## Provided entries
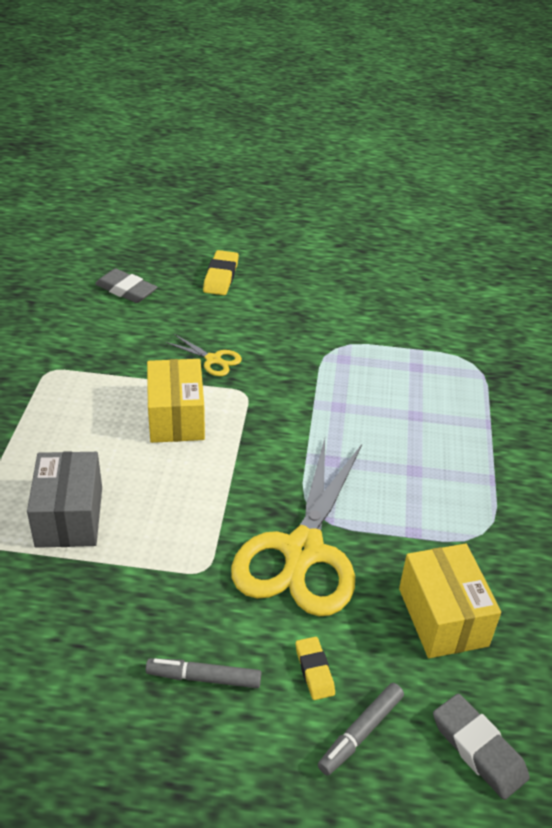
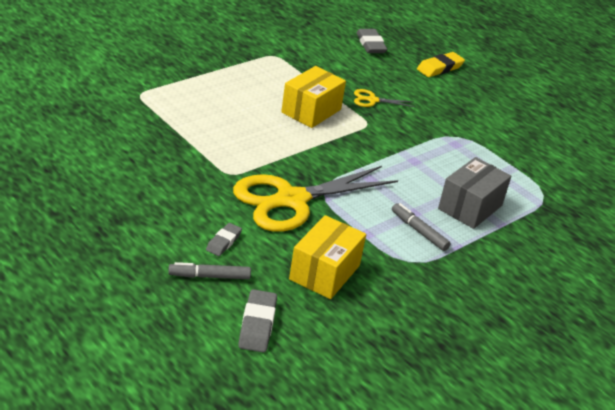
camera: 40 degrees right, 5 degrees down
grey box [27,452,102,548] -> grey box moved to [438,157,511,229]
grey marker [146,658,262,688] -> grey marker moved to [392,203,451,251]
yellow scissors [165,334,242,376] -> yellow scissors turned 105 degrees clockwise [354,89,414,107]
yellow eraser [296,637,335,700] -> grey eraser [206,223,242,256]

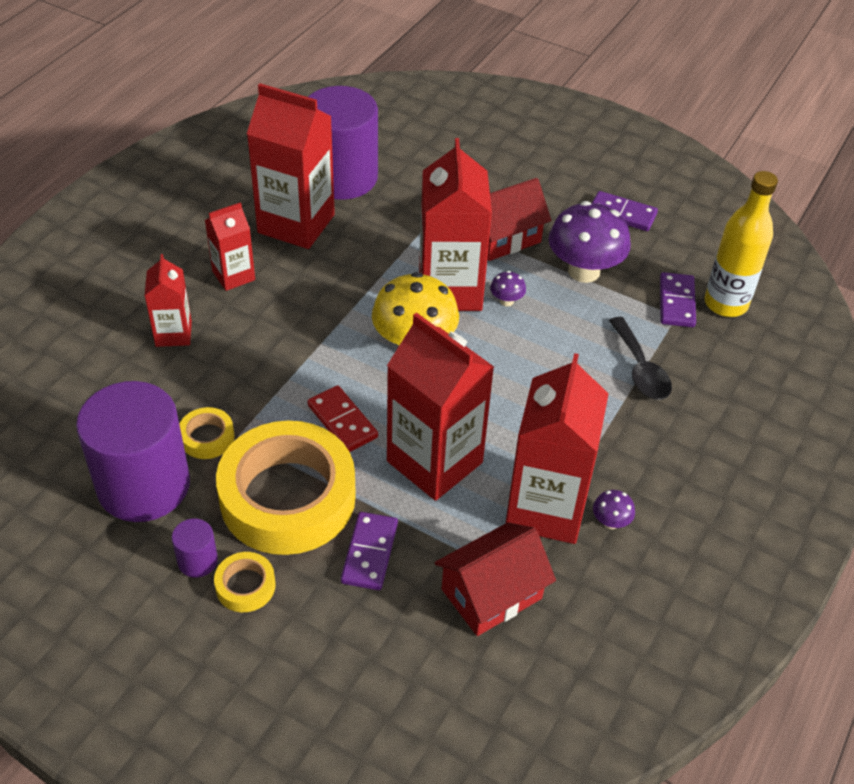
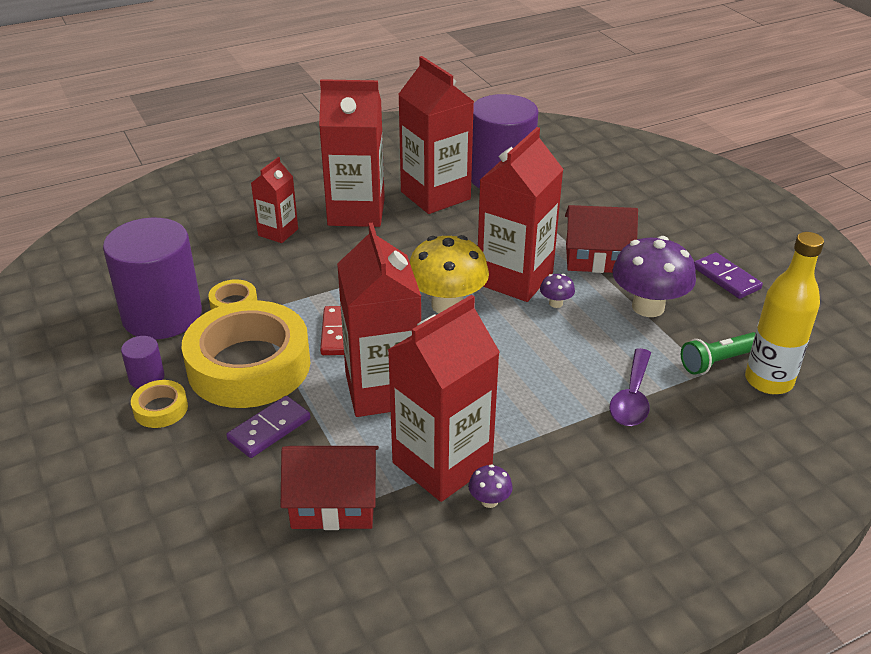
camera: 35 degrees right, 10 degrees down
red carton [205,202,255,291] -> red carton [319,79,385,227], size x1.85
black spoon [609,317,672,400] -> purple spoon [609,348,651,426]
purple domino [660,272,696,327] -> green flashlight [681,332,755,375]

## Required action
Pictures do not go in the copy. Write out exactly the lines from the line containing "yellow scissors [165,334,242,376]" through the last line of the listing.

## Your response
yellow scissors [165,334,242,376] -> yellow scissors turned 105 degrees clockwise [354,89,414,107]
yellow eraser [296,637,335,700] -> grey eraser [206,223,242,256]

camera: 35 degrees right, 10 degrees down
red carton [205,202,255,291] -> red carton [319,79,385,227], size x1.85
black spoon [609,317,672,400] -> purple spoon [609,348,651,426]
purple domino [660,272,696,327] -> green flashlight [681,332,755,375]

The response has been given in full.